INPUT »
○ ○ ○ ○ ○ ○ ○

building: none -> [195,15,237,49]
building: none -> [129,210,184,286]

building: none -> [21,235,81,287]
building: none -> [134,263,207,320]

○ ○ ○ ○ ○ ○ ○

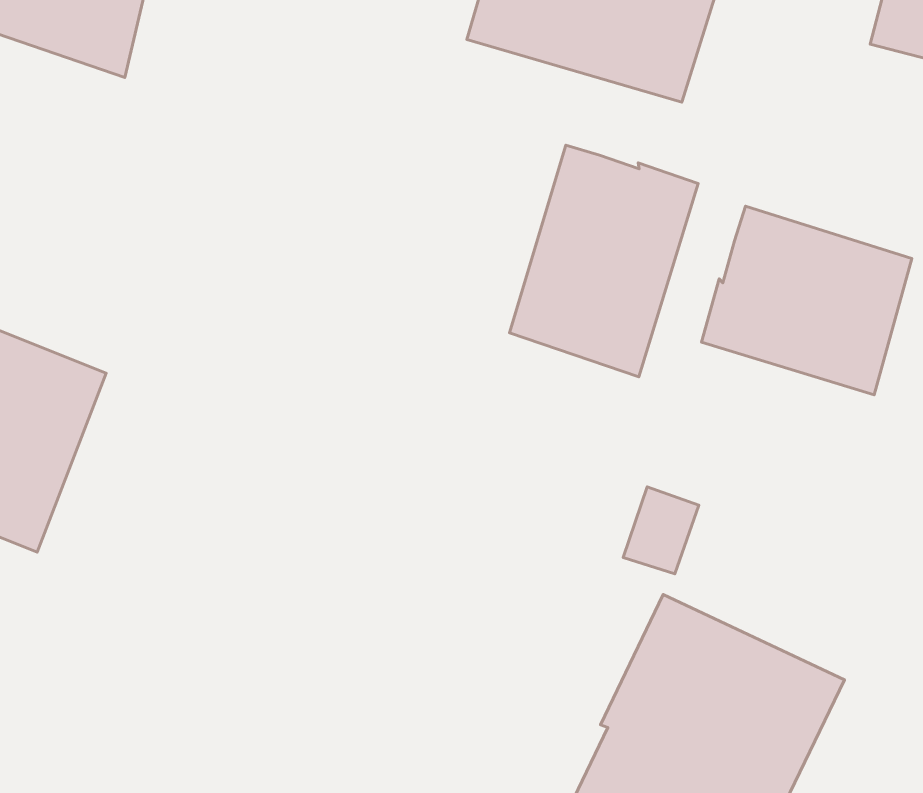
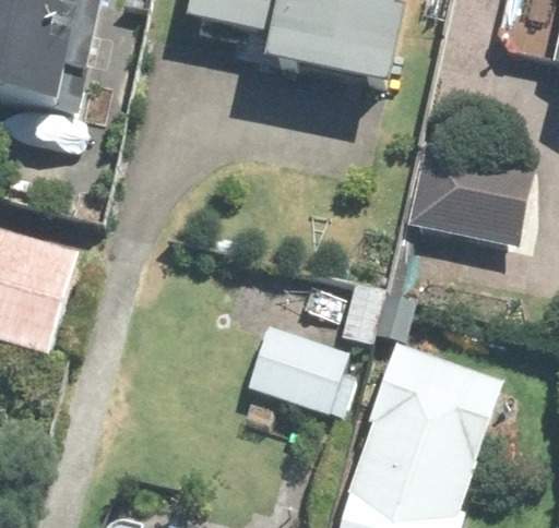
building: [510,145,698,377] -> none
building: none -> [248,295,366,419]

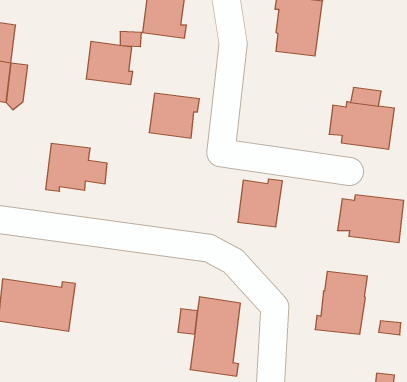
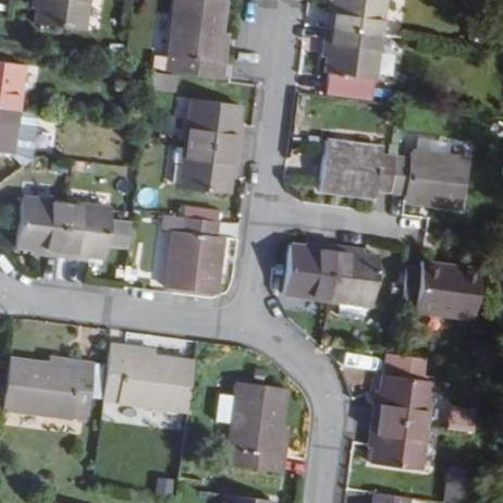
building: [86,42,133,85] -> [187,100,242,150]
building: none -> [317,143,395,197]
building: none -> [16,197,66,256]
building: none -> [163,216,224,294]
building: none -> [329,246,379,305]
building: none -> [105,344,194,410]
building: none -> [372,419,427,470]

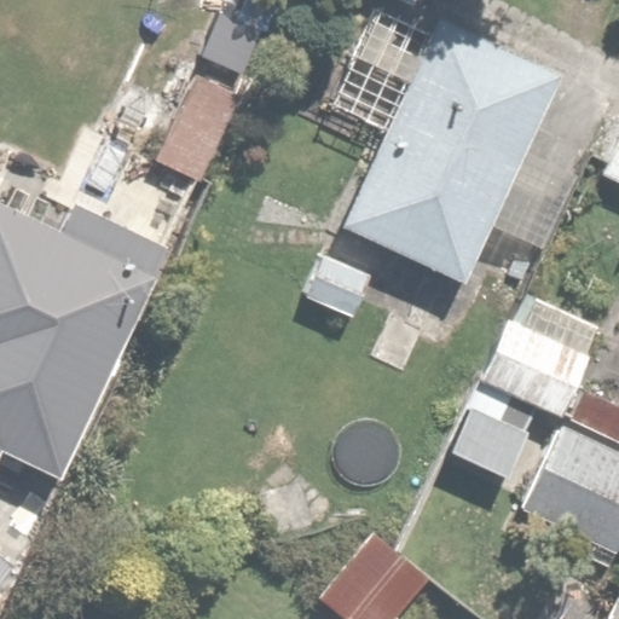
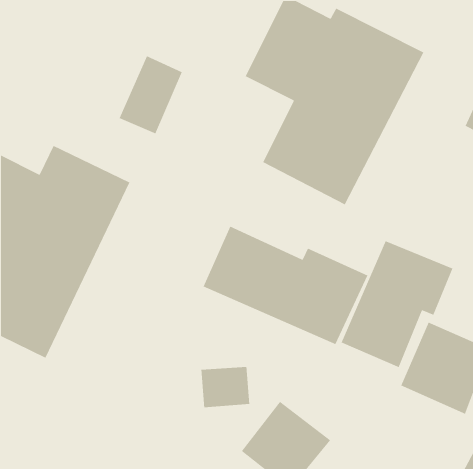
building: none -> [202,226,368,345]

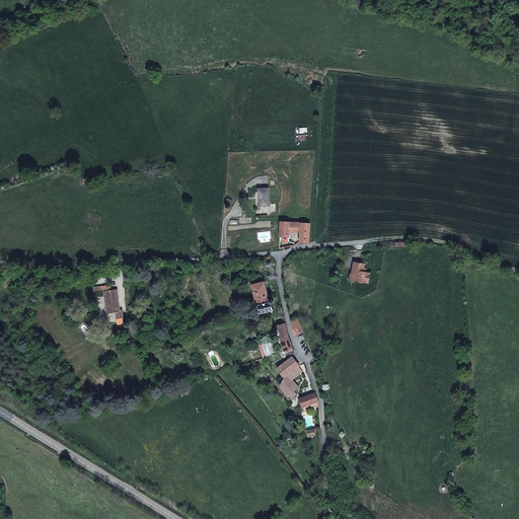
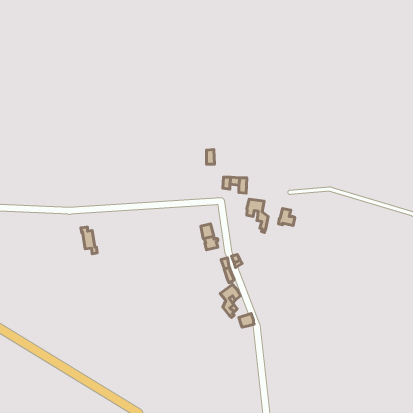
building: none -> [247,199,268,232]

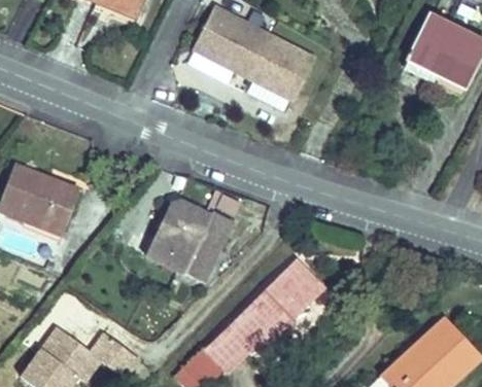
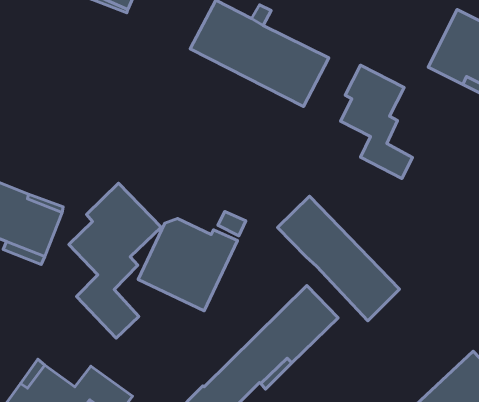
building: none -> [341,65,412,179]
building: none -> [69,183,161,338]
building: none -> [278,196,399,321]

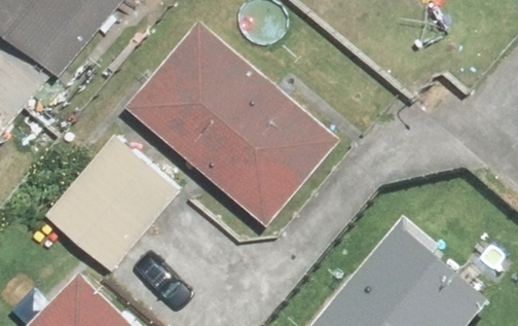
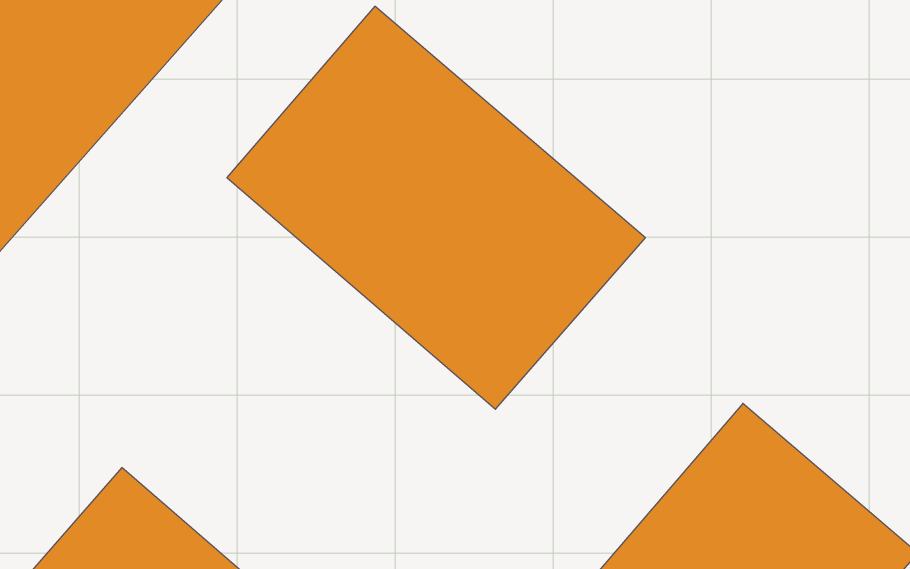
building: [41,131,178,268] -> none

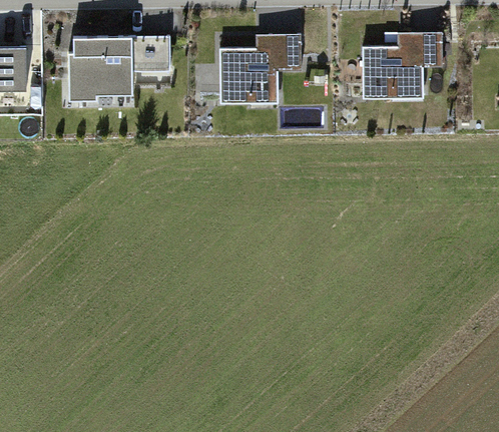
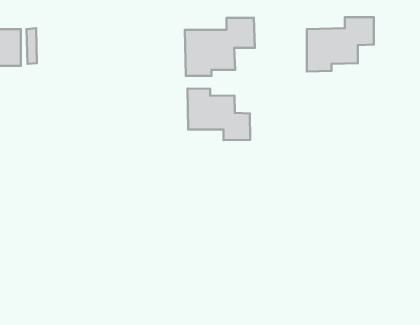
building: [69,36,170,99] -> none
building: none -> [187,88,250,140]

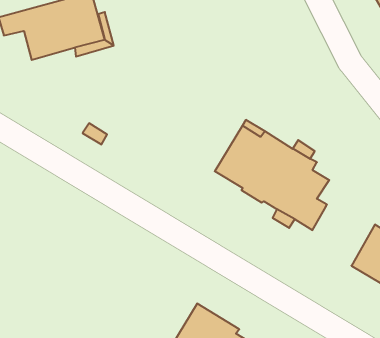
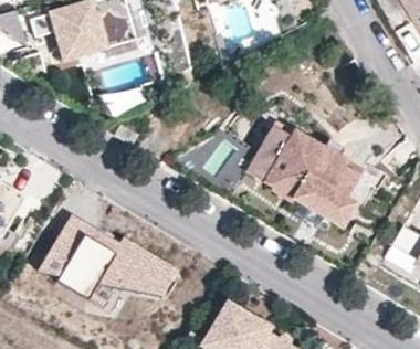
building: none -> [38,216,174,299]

○ ○ ○ ○ ○ ○ ○

PROBLEM STATEMENT » Only one stretch of the records above is wanted: the lines between the one holding "building: none -> [195,15,237,49]" and the one holding "building: none -> [134,263,207,320]", inclusive, reproduced exactly.

EXERCISE RESULT »
building: none -> [195,15,237,49]
building: none -> [129,210,184,286]

building: none -> [21,235,81,287]
building: none -> [134,263,207,320]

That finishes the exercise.